Data excerpts START

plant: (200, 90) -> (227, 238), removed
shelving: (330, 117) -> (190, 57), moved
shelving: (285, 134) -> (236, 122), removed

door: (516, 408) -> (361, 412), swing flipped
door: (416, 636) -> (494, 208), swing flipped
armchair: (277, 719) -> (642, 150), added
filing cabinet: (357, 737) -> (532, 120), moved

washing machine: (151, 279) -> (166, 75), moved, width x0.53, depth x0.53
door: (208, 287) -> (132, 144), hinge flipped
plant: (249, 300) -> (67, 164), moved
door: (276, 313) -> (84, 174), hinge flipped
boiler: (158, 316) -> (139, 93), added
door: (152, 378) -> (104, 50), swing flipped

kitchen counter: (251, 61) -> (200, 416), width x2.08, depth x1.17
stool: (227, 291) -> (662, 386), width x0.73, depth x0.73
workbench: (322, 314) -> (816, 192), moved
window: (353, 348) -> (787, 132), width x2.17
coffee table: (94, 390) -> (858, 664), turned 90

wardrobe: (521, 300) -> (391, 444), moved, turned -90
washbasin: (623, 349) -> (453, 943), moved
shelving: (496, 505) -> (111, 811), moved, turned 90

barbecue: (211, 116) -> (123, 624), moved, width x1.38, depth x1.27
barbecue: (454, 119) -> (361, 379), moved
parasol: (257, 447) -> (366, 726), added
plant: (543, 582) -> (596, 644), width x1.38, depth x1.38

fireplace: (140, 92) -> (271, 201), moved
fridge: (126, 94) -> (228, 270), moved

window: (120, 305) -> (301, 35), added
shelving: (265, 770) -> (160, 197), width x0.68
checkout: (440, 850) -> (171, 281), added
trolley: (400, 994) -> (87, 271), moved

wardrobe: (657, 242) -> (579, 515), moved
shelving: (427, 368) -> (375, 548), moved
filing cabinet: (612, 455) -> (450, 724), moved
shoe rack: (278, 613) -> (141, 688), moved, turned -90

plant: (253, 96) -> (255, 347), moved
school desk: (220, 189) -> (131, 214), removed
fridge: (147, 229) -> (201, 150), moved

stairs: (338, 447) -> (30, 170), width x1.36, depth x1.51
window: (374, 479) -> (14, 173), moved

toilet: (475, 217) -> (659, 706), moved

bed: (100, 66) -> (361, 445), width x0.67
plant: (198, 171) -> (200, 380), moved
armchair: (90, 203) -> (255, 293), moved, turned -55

Data excerpts END

» Work instructions: Write out the entries above once more, without altering anything.

» Result of this exercise:
plant: (200, 90) -> (227, 238), removed
shelving: (330, 117) -> (190, 57), moved
shelving: (285, 134) -> (236, 122), removed

door: (516, 408) -> (361, 412), swing flipped
door: (416, 636) -> (494, 208), swing flipped
armchair: (277, 719) -> (642, 150), added
filing cabinet: (357, 737) -> (532, 120), moved

washing machine: (151, 279) -> (166, 75), moved, width x0.53, depth x0.53
door: (208, 287) -> (132, 144), hinge flipped
plant: (249, 300) -> (67, 164), moved
door: (276, 313) -> (84, 174), hinge flipped
boiler: (158, 316) -> (139, 93), added
door: (152, 378) -> (104, 50), swing flipped

kitchen counter: (251, 61) -> (200, 416), width x2.08, depth x1.17
stool: (227, 291) -> (662, 386), width x0.73, depth x0.73
workbench: (322, 314) -> (816, 192), moved
window: (353, 348) -> (787, 132), width x2.17
coffee table: (94, 390) -> (858, 664), turned 90

wardrobe: (521, 300) -> (391, 444), moved, turned -90
washbasin: (623, 349) -> (453, 943), moved
shelving: (496, 505) -> (111, 811), moved, turned 90

barbecue: (211, 116) -> (123, 624), moved, width x1.38, depth x1.27
barbecue: (454, 119) -> (361, 379), moved
parasol: (257, 447) -> (366, 726), added
plant: (543, 582) -> (596, 644), width x1.38, depth x1.38

fireplace: (140, 92) -> (271, 201), moved
fridge: (126, 94) -> (228, 270), moved

window: (120, 305) -> (301, 35), added
shelving: (265, 770) -> (160, 197), width x0.68
checkout: (440, 850) -> (171, 281), added
trolley: (400, 994) -> (87, 271), moved

wardrobe: (657, 242) -> (579, 515), moved
shelving: (427, 368) -> (375, 548), moved
filing cabinet: (612, 455) -> (450, 724), moved
shoe rack: (278, 613) -> (141, 688), moved, turned -90

plant: (253, 96) -> (255, 347), moved
school desk: (220, 189) -> (131, 214), removed
fridge: (147, 229) -> (201, 150), moved

stairs: (338, 447) -> (30, 170), width x1.36, depth x1.51
window: (374, 479) -> (14, 173), moved

toilet: (475, 217) -> (659, 706), moved

bed: (100, 66) -> (361, 445), width x0.67
plant: (198, 171) -> (200, 380), moved
armchair: (90, 203) -> (255, 293), moved, turned -55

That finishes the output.